An exact copy of the listing below is needed, with no pictures in it.

Segment Start: Data in this exercise

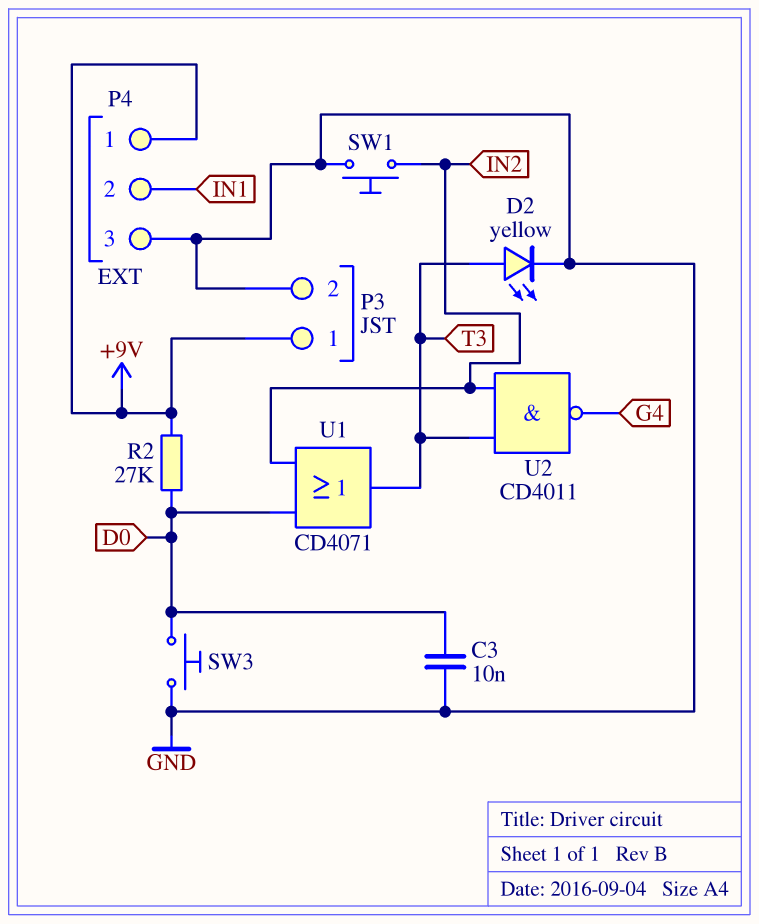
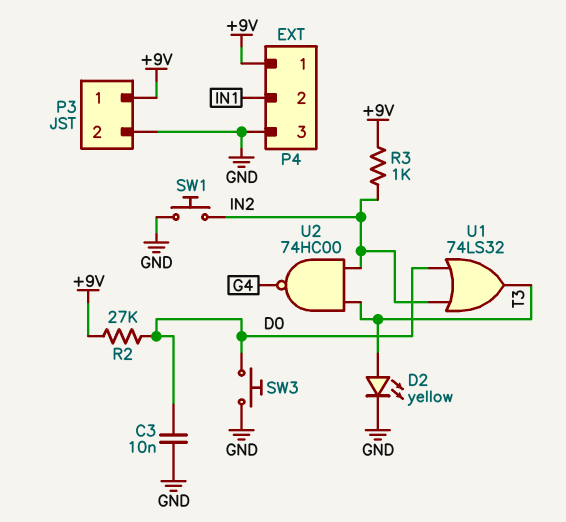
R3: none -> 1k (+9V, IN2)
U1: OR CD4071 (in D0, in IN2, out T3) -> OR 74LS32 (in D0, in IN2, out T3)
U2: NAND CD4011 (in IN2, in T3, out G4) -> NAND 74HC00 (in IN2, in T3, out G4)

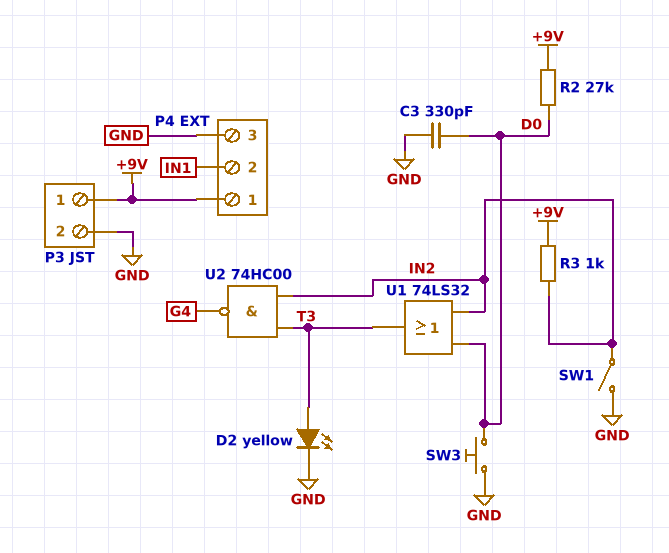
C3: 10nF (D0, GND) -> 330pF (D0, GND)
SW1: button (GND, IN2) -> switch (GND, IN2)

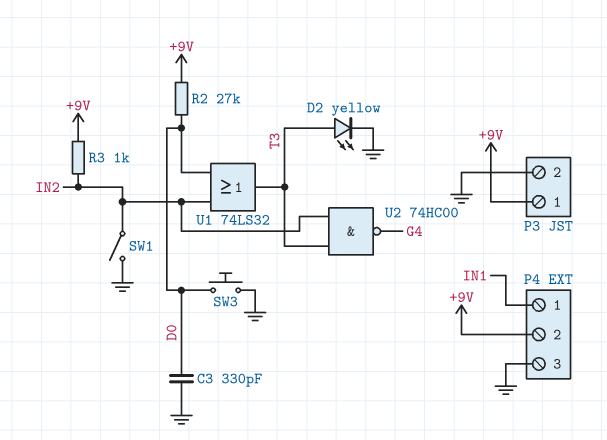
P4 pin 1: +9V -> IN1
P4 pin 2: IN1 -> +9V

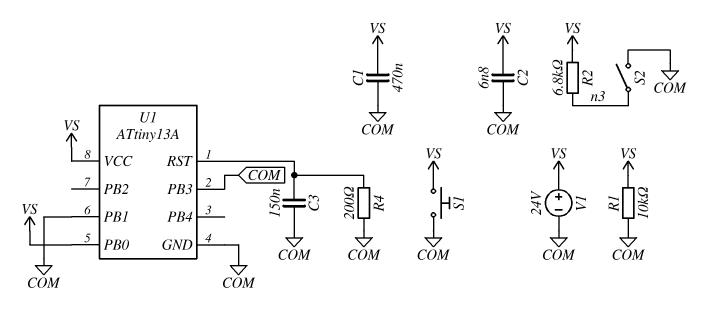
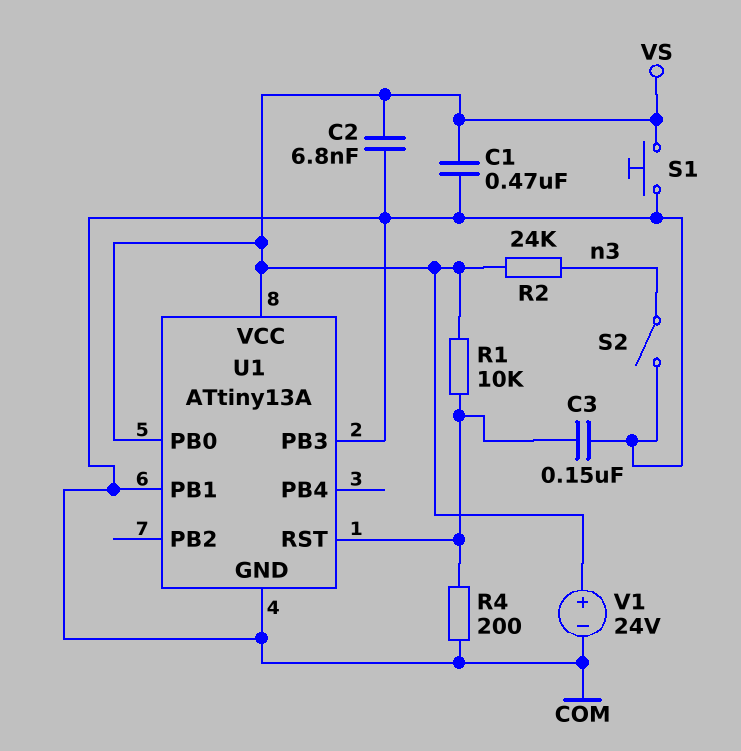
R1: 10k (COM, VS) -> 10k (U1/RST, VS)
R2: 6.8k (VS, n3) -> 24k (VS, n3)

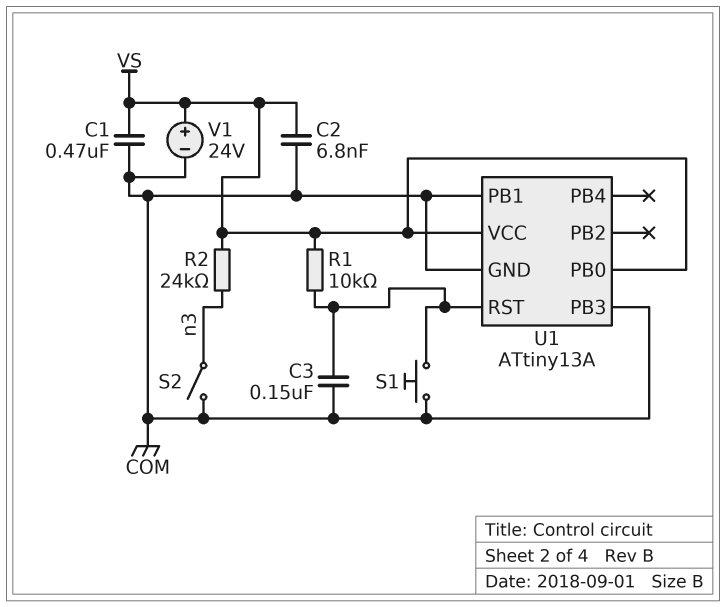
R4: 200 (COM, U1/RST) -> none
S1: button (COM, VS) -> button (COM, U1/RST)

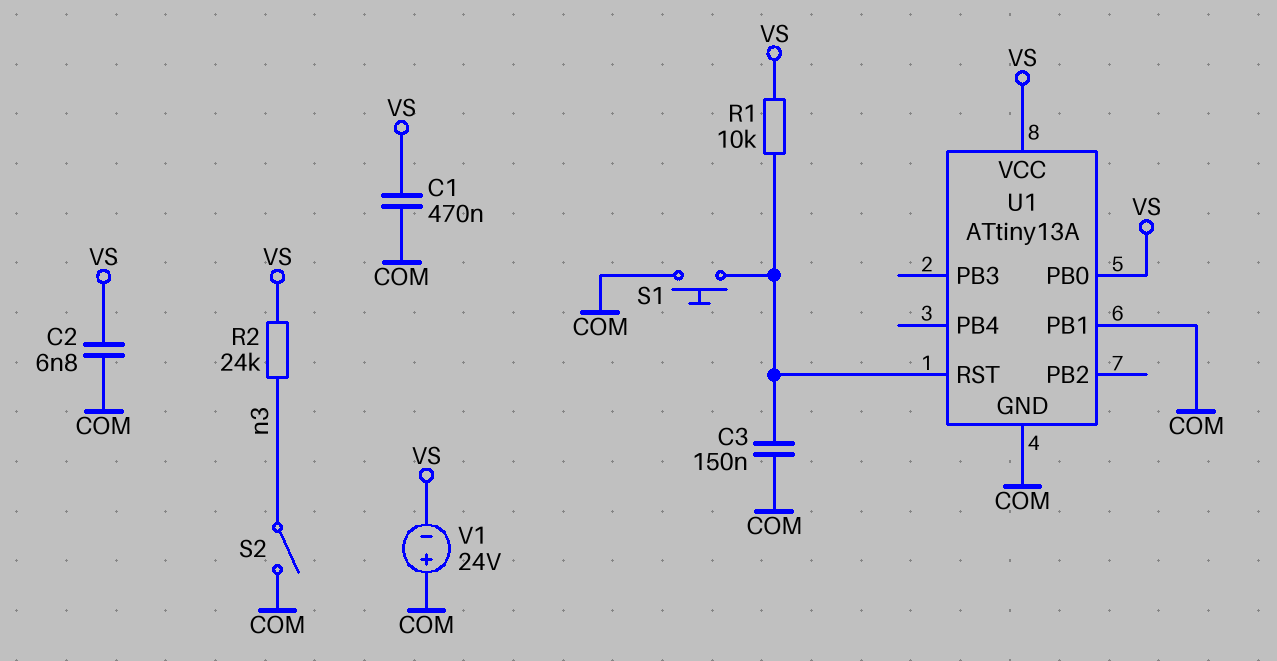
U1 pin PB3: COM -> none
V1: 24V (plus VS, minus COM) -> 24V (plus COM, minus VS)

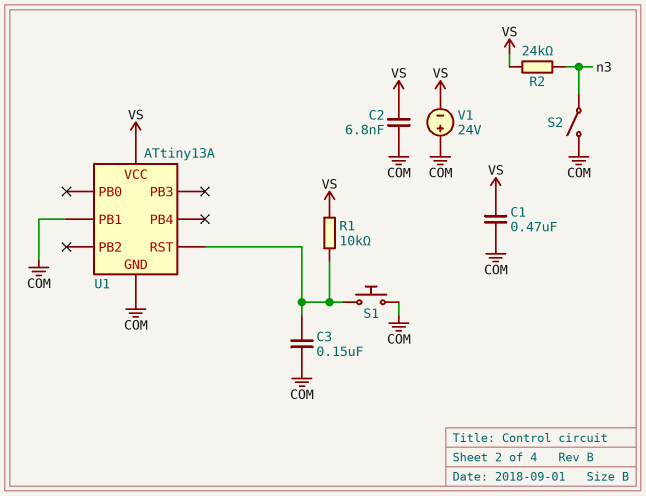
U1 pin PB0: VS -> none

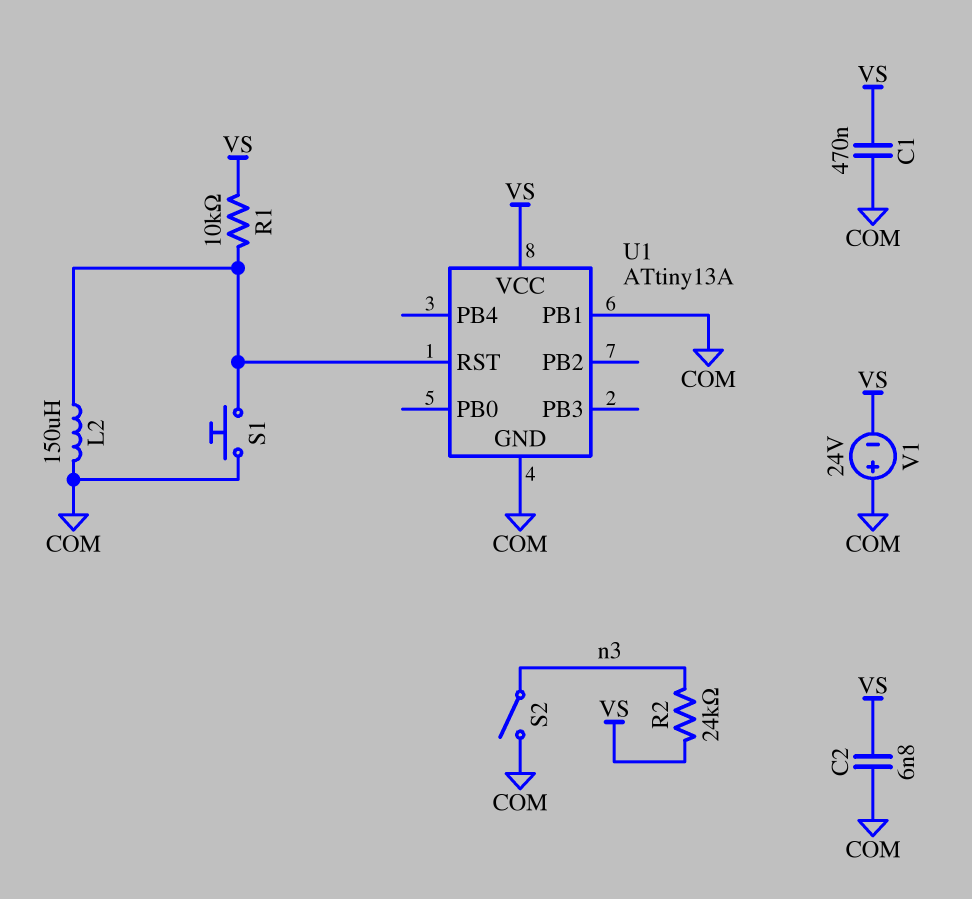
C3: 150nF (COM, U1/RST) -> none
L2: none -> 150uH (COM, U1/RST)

Segment End: Data in this exercise

> [Response to this exercise]
R3: none -> 1k (+9V, IN2)
U1: OR CD4071 (in D0, in IN2, out T3) -> OR 74LS32 (in D0, in IN2, out T3)
U2: NAND CD4011 (in IN2, in T3, out G4) -> NAND 74HC00 (in IN2, in T3, out G4)

C3: 10nF (D0, GND) -> 330pF (D0, GND)
SW1: button (GND, IN2) -> switch (GND, IN2)

P4 pin 1: +9V -> IN1
P4 pin 2: IN1 -> +9V

R1: 10k (COM, VS) -> 10k (U1/RST, VS)
R2: 6.8k (VS, n3) -> 24k (VS, n3)

R4: 200 (COM, U1/RST) -> none
S1: button (COM, VS) -> button (COM, U1/RST)

U1 pin PB3: COM -> none
V1: 24V (plus VS, minus COM) -> 24V (plus COM, minus VS)

U1 pin PB0: VS -> none

C3: 150nF (COM, U1/RST) -> none
L2: none -> 150uH (COM, U1/RST)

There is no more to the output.